--- Start ---
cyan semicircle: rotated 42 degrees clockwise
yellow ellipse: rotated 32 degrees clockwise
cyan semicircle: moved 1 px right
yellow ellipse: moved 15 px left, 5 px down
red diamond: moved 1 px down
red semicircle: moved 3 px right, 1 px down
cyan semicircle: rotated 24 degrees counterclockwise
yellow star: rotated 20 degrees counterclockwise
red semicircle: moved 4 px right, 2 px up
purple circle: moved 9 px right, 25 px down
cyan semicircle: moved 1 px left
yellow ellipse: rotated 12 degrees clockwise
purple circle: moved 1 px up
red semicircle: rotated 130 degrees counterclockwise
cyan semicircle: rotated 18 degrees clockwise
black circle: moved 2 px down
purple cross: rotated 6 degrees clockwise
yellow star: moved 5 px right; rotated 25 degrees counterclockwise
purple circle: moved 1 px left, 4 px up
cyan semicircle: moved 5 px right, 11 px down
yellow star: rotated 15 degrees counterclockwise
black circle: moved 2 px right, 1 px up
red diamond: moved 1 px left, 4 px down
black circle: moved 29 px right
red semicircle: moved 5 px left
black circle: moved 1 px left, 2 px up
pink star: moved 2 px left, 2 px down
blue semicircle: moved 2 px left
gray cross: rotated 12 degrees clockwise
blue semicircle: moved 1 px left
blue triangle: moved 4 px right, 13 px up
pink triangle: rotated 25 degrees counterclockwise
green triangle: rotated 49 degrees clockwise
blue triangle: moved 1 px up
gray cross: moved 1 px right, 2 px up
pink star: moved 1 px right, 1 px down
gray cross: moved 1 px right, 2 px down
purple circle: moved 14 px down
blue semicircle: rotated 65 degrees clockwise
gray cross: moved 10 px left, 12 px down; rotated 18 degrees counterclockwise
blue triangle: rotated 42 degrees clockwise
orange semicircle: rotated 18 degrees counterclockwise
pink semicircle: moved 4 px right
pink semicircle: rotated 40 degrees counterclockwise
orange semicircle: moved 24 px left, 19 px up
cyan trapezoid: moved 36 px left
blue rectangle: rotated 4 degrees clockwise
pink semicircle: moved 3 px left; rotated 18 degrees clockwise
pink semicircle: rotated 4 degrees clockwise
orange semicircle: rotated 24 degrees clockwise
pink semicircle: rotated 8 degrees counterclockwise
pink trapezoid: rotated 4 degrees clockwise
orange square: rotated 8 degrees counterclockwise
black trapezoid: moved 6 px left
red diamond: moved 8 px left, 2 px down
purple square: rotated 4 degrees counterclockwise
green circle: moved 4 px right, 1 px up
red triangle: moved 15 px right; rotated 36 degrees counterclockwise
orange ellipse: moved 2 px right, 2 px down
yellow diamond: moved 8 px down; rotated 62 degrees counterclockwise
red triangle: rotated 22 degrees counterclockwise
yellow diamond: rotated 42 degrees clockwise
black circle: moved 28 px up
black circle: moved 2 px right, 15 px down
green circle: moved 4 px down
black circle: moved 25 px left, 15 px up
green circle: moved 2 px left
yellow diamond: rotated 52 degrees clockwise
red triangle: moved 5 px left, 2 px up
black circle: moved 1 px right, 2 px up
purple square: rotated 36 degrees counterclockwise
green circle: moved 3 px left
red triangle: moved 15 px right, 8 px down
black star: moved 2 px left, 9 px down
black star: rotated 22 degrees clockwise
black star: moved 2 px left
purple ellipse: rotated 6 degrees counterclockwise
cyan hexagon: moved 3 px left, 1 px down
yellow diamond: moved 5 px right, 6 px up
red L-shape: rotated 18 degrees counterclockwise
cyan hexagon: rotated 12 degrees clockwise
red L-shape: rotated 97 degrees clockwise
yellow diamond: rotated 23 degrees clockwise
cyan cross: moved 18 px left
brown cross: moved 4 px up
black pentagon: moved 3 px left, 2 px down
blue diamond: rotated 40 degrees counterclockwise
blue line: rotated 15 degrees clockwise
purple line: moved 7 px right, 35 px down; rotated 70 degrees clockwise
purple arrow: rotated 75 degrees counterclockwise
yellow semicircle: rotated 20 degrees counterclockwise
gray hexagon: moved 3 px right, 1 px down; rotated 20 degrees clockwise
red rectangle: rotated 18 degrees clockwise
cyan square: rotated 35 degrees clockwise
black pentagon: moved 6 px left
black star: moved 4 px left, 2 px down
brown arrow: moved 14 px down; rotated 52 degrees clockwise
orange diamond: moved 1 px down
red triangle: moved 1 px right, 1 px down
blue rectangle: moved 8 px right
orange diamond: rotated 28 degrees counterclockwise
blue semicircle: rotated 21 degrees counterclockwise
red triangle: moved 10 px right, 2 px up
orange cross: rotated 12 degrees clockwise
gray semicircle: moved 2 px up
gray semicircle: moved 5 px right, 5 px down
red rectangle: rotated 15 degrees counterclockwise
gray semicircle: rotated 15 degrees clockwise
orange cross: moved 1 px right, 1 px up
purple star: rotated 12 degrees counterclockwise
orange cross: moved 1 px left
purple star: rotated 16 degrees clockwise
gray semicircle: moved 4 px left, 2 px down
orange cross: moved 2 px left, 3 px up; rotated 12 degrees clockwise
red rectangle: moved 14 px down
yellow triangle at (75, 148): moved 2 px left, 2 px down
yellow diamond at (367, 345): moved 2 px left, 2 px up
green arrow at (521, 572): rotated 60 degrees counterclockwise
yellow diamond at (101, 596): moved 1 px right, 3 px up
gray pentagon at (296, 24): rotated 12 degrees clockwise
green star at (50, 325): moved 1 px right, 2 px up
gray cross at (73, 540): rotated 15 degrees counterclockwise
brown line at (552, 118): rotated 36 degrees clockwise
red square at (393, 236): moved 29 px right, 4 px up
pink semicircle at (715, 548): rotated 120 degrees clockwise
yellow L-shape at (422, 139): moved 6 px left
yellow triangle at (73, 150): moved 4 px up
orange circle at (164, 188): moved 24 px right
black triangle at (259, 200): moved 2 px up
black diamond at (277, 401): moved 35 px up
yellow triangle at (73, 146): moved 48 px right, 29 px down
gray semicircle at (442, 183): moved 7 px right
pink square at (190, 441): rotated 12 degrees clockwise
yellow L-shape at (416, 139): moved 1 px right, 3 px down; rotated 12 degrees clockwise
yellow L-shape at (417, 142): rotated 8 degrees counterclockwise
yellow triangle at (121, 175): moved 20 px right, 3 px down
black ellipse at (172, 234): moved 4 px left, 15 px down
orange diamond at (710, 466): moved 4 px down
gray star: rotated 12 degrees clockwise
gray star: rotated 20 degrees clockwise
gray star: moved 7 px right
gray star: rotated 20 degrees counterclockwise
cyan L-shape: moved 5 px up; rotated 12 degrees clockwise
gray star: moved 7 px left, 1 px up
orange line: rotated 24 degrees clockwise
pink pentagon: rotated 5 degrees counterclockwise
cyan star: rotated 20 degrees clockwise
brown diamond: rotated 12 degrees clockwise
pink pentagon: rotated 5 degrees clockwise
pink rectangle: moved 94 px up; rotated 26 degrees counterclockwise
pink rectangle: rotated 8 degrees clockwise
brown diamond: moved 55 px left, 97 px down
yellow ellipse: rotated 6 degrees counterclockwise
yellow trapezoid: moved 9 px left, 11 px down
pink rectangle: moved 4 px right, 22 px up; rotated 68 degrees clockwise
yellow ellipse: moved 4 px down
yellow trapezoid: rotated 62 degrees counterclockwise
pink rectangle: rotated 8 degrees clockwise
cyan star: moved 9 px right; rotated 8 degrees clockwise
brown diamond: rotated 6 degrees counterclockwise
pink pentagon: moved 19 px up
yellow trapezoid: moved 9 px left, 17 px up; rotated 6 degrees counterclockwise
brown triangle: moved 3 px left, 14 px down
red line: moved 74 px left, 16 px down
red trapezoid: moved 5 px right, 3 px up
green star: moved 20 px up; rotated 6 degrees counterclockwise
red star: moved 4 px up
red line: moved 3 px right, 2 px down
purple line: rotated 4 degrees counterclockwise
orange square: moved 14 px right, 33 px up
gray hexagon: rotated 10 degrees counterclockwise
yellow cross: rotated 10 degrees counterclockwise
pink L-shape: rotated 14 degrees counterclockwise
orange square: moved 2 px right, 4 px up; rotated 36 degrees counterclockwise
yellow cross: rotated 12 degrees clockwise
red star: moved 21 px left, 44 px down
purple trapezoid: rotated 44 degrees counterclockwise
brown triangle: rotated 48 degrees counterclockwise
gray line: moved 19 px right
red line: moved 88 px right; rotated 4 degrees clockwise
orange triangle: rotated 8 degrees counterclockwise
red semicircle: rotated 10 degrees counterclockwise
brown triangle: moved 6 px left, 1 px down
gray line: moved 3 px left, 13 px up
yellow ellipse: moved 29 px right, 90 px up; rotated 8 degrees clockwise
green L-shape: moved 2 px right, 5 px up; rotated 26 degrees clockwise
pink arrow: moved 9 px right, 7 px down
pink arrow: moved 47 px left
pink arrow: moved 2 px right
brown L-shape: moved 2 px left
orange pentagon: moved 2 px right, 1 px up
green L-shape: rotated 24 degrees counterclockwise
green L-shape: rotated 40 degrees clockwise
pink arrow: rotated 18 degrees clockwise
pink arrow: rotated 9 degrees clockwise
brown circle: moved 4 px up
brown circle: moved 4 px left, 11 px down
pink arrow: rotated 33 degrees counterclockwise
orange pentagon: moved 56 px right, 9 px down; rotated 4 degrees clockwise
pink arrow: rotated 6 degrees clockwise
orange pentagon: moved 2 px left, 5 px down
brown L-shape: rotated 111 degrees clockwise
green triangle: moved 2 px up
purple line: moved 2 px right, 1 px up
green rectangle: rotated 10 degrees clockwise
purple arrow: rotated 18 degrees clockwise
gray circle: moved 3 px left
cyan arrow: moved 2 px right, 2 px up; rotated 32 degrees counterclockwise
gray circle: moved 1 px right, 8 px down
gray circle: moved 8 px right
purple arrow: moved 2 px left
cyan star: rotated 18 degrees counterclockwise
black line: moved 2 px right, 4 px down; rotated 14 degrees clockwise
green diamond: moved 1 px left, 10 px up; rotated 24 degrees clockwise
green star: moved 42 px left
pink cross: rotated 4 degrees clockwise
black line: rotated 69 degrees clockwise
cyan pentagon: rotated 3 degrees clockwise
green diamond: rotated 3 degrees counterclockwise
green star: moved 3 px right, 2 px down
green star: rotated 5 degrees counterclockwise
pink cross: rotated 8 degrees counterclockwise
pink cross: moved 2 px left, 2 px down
--- End ---
:: EXERCISE DESCRIPTION ::
Rewrite the rows from the first one through the line containing "pink semicircle: rotated 40", changing every "semicircle" to "half-disk" and leaving everything else as it is.

:: COMPLETE RESPONSE ::
cyan half-disk: rotated 42 degrees clockwise
yellow ellipse: rotated 32 degrees clockwise
cyan half-disk: moved 1 px right
yellow ellipse: moved 15 px left, 5 px down
red diamond: moved 1 px down
red half-disk: moved 3 px right, 1 px down
cyan half-disk: rotated 24 degrees counterclockwise
yellow star: rotated 20 degrees counterclockwise
red half-disk: moved 4 px right, 2 px up
purple circle: moved 9 px right, 25 px down
cyan half-disk: moved 1 px left
yellow ellipse: rotated 12 degrees clockwise
purple circle: moved 1 px up
red half-disk: rotated 130 degrees counterclockwise
cyan half-disk: rotated 18 degrees clockwise
black circle: moved 2 px down
purple cross: rotated 6 degrees clockwise
yellow star: moved 5 px right; rotated 25 degrees counterclockwise
purple circle: moved 1 px left, 4 px up
cyan half-disk: moved 5 px right, 11 px down
yellow star: rotated 15 degrees counterclockwise
black circle: moved 2 px right, 1 px up
red diamond: moved 1 px left, 4 px down
black circle: moved 29 px right
red half-disk: moved 5 px left
black circle: moved 1 px left, 2 px up
pink star: moved 2 px left, 2 px down
blue half-disk: moved 2 px left
gray cross: rotated 12 degrees clockwise
blue half-disk: moved 1 px left
blue triangle: moved 4 px right, 13 px up
pink triangle: rotated 25 degrees counterclockwise
green triangle: rotated 49 degrees clockwise
blue triangle: moved 1 px up
gray cross: moved 1 px right, 2 px up
pink star: moved 1 px right, 1 px down
gray cross: moved 1 px right, 2 px down
purple circle: moved 14 px down
blue half-disk: rotated 65 degrees clockwise
gray cross: moved 10 px left, 12 px down; rotated 18 degrees counterclockwise
blue triangle: rotated 42 degrees clockwise
orange half-disk: rotated 18 degrees counterclockwise
pink half-disk: moved 4 px right
pink half-disk: rotated 40 degrees counterclockwise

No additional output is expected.